> EXERCISE DESCRIPTION:
Convert the records, from the line containing "How many degrees" down to the line containing "Considering the positions", into a JSON list of strings with one string per line and blank lines left out.

> THE RECORDS:
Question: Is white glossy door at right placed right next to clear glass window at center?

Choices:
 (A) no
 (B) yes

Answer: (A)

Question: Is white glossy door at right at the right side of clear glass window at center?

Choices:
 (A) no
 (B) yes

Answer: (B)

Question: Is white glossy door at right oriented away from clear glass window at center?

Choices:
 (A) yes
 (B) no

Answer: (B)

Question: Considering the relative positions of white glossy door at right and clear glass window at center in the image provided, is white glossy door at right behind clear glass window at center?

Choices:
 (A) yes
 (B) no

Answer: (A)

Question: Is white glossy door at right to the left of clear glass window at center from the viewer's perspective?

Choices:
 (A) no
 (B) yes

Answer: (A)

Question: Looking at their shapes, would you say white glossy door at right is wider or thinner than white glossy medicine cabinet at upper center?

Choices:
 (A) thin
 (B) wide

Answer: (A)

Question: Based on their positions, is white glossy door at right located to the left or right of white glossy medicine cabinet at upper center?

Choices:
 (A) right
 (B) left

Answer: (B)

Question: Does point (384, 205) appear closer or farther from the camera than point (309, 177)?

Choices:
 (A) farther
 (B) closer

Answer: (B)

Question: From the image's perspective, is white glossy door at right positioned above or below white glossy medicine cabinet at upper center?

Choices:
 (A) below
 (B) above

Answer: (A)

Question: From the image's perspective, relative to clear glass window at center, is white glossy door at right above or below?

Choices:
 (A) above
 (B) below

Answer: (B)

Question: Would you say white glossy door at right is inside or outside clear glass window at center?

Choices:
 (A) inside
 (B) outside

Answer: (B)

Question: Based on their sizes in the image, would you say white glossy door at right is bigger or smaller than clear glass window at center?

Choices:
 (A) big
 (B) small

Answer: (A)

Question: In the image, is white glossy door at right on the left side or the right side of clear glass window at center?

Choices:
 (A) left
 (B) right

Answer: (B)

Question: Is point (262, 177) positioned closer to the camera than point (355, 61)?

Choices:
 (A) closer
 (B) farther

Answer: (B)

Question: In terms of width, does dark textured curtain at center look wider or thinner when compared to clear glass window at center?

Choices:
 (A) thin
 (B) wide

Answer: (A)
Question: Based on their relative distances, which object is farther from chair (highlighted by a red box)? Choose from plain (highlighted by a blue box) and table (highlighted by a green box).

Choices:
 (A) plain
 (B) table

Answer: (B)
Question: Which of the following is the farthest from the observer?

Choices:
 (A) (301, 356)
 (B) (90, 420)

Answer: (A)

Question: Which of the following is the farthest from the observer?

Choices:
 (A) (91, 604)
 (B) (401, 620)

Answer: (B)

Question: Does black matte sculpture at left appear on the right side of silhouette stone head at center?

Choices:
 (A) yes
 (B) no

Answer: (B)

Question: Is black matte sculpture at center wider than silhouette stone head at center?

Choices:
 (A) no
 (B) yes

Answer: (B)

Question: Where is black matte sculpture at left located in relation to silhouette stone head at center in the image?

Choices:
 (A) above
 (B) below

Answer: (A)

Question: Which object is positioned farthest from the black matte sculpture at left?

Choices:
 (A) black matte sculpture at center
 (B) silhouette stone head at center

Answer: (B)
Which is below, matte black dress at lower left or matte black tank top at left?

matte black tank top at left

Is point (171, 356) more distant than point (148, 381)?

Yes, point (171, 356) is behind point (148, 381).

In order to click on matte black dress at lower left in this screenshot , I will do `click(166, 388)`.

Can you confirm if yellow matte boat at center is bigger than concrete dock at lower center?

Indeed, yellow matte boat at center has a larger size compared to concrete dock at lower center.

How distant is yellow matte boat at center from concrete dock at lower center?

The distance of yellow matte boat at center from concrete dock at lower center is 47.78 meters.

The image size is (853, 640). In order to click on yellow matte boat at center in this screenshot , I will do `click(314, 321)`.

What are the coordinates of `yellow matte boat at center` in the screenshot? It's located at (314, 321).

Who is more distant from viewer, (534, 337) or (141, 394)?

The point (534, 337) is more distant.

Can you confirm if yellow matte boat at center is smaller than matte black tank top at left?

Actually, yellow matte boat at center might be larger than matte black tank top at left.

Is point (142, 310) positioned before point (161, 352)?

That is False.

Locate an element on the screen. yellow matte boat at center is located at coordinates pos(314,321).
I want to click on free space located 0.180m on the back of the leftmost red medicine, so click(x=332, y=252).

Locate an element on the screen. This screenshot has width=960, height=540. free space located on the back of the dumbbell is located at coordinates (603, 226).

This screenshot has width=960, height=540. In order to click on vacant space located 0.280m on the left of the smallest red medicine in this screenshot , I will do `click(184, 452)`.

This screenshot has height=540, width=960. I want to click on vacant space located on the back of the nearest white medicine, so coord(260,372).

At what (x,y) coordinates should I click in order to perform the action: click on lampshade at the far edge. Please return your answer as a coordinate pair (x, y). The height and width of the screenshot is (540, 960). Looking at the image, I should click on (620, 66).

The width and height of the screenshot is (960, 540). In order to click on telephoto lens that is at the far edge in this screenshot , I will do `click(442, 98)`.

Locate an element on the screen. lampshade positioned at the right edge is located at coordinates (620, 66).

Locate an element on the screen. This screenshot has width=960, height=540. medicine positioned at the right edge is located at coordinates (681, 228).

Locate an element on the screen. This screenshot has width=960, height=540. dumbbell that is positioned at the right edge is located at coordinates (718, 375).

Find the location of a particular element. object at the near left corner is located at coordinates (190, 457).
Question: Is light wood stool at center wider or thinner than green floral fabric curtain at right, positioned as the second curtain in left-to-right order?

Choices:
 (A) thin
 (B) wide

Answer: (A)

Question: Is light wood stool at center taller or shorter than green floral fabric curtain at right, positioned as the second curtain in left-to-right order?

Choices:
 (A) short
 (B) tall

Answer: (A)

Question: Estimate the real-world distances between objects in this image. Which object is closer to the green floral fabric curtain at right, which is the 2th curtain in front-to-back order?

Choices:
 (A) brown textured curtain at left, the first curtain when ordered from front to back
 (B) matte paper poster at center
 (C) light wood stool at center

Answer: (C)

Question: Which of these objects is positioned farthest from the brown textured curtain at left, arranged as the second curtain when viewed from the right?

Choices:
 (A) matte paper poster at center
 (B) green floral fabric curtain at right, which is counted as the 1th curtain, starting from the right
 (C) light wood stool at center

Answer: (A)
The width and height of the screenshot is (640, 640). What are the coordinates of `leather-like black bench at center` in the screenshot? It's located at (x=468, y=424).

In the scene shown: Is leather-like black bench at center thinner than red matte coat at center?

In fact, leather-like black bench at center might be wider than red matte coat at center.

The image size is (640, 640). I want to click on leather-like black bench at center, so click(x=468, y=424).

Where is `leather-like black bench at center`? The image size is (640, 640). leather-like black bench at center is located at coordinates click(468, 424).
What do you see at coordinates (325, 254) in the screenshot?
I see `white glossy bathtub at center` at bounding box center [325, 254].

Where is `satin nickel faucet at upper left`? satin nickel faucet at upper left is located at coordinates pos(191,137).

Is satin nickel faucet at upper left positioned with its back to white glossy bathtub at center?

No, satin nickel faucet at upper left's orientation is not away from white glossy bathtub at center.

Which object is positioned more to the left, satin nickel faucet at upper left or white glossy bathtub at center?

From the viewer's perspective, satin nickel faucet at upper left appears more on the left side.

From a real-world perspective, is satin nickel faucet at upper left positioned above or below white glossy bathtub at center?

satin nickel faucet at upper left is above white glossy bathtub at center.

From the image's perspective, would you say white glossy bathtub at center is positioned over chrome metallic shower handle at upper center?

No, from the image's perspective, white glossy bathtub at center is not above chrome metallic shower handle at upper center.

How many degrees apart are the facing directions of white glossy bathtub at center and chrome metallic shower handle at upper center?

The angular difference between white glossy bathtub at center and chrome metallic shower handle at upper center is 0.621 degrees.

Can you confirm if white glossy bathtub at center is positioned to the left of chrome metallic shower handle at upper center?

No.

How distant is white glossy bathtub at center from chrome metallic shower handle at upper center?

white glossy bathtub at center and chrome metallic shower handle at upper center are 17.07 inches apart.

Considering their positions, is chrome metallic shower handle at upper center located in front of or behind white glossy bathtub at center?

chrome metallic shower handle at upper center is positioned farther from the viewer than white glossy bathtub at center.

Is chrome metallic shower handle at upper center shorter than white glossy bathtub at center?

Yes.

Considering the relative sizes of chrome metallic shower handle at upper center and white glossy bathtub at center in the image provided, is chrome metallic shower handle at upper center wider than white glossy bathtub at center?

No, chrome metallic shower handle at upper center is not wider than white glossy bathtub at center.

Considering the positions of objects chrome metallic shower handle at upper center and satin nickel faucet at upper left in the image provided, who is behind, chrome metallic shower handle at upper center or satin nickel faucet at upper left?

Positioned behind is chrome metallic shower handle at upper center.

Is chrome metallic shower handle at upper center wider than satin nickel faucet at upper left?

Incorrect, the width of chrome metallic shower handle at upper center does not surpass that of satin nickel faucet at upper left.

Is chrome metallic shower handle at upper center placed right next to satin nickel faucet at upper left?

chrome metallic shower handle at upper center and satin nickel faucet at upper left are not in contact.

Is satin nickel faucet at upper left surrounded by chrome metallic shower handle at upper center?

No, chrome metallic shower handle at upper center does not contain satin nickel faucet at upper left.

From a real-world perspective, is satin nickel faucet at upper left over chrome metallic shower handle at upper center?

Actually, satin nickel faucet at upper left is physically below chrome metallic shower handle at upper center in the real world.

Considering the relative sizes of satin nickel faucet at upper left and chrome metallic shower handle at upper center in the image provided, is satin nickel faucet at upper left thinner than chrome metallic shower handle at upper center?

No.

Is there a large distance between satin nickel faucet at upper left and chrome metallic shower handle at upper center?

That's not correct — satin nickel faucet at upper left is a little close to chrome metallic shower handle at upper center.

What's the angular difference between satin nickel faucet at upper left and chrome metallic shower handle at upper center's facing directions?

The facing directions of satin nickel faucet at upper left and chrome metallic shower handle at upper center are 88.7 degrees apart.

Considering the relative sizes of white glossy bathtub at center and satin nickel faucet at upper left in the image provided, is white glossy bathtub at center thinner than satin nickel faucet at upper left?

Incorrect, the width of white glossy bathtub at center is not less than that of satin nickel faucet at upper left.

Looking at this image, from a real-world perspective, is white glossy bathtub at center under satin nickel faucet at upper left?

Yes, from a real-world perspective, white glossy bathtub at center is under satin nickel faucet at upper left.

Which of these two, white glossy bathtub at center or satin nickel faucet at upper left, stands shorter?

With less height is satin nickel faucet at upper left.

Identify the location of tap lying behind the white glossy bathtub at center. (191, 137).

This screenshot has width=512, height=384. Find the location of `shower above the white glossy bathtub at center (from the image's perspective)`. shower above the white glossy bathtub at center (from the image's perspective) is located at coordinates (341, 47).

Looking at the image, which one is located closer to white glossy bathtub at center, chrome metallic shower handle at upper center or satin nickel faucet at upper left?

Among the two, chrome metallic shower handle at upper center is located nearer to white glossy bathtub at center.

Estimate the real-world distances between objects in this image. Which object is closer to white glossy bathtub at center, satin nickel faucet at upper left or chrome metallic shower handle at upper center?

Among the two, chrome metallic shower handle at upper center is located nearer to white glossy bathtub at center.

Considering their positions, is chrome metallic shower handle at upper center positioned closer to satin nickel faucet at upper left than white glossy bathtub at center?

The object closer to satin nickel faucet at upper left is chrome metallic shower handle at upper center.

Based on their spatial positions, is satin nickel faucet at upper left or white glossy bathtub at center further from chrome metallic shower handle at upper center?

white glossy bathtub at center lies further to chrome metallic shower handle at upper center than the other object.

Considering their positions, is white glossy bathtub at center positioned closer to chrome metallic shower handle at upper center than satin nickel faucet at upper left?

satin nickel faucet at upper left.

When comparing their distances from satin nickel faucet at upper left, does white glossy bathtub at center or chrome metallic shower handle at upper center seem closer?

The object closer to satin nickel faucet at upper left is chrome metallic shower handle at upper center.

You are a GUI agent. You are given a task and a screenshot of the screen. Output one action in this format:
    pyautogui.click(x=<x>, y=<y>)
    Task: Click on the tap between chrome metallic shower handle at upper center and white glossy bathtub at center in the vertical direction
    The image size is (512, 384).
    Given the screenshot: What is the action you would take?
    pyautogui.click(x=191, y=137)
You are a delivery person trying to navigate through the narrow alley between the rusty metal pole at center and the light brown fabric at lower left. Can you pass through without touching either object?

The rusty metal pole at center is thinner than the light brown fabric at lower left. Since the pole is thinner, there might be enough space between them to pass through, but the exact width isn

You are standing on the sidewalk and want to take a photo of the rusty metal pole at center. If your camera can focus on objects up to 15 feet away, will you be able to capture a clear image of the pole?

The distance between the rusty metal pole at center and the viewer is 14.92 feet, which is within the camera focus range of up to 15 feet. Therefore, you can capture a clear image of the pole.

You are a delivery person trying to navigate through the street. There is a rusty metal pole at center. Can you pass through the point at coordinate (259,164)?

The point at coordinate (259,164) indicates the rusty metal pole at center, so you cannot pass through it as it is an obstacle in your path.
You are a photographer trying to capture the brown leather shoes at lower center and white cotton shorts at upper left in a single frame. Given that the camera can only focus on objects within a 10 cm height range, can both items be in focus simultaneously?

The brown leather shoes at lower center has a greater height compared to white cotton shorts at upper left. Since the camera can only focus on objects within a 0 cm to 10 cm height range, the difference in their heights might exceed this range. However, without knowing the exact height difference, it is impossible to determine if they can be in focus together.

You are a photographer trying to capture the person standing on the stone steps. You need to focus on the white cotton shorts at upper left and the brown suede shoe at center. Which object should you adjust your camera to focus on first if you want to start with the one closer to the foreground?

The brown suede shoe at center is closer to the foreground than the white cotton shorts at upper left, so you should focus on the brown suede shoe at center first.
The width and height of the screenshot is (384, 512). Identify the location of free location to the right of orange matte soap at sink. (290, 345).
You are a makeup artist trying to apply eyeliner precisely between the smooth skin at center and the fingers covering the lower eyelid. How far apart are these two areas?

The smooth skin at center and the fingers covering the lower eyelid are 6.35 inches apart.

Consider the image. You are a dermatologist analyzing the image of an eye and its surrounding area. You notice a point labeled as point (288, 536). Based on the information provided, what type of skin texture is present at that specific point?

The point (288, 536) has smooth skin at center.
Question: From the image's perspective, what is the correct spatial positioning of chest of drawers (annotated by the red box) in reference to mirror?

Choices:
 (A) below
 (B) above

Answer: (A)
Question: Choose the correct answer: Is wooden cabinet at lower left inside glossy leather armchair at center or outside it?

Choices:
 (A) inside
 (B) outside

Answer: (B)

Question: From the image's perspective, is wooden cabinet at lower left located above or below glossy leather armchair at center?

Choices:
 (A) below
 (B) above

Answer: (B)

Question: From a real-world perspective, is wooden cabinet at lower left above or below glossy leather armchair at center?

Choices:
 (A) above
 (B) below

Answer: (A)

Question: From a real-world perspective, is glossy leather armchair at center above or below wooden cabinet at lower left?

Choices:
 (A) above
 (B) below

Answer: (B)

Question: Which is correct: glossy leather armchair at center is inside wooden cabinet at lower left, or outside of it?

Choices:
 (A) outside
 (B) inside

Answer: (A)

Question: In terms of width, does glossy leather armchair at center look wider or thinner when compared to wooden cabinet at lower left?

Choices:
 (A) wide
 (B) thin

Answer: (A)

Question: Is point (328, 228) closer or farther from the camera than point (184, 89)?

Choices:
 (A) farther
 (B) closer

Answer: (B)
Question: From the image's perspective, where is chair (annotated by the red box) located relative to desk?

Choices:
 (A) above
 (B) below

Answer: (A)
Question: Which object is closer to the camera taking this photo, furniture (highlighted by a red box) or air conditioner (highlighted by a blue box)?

> RESULT BELOW:
[
  "How many degrees apart are the facing directions of white glossy bathtub at center and chrome metallic shower handle at upper center?",
  "The angular difference between white glossy bathtub at center and chrome metallic shower handle at upper center is 0.621 degrees.",
  "Can you confirm if white glossy bathtub at center is positioned to the left of chrome metallic shower handle at upper center?",
  "No.",
  "How distant is white glossy bathtub at center from chrome metallic shower handle at upper center?",
  "white glossy bathtub at center and chrome metallic shower handle at upper center are 17.07 inches apart.",
  "Considering their positions, is chrome metallic shower handle at upper center located in front of or behind white glossy bathtub at center?",
  "chrome metallic shower handle at upper center is positioned farther from the viewer than white glossy bathtub at center.",
  "Is chrome metallic shower handle at upper center shorter than white glossy bathtub at center?",
  "Yes.",
  "Considering the relative sizes of chrome metallic shower handle at upper center and white glossy bathtub at center in the image provided, is chrome metallic shower handle at upper center wider than white glossy bathtub at center?",
  "No, chrome metallic shower handle at upper center is not wider than white glossy bathtub at center.",
  "Considering the positions of objects chrome metallic shower handle at upper center and satin nickel faucet at upper left in the image provided, who is behind, chrome metallic shower handle at upper center or satin nickel faucet at upper left?"
]